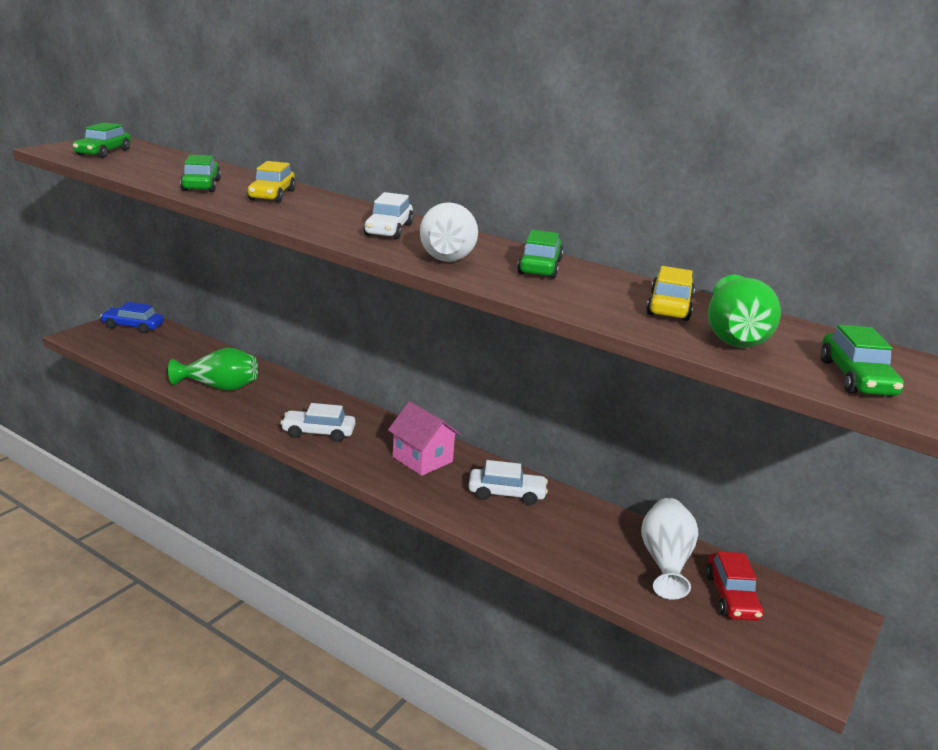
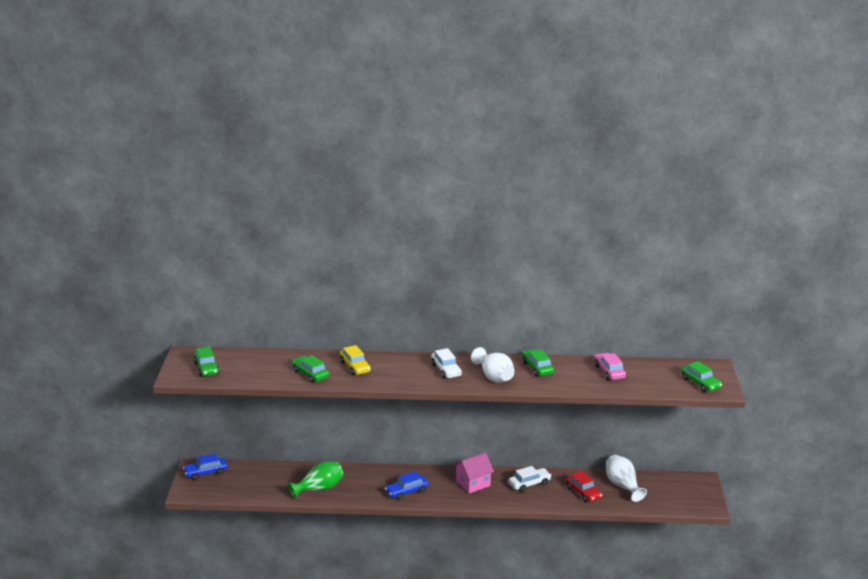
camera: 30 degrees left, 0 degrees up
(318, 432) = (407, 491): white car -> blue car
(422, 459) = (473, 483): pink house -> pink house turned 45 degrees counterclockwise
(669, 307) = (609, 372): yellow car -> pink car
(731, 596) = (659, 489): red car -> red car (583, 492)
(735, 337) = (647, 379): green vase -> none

## TRY IT
Apart from the pictures, the material above has to be repeated exactly.

## ANSWER FOR THE TASK
camera: 30 degrees left, 0 degrees up
(318, 432) = (407, 491): white car -> blue car
(422, 459) = (473, 483): pink house -> pink house turned 45 degrees counterclockwise
(669, 307) = (609, 372): yellow car -> pink car
(731, 596) = (659, 489): red car -> red car (583, 492)
(735, 337) = (647, 379): green vase -> none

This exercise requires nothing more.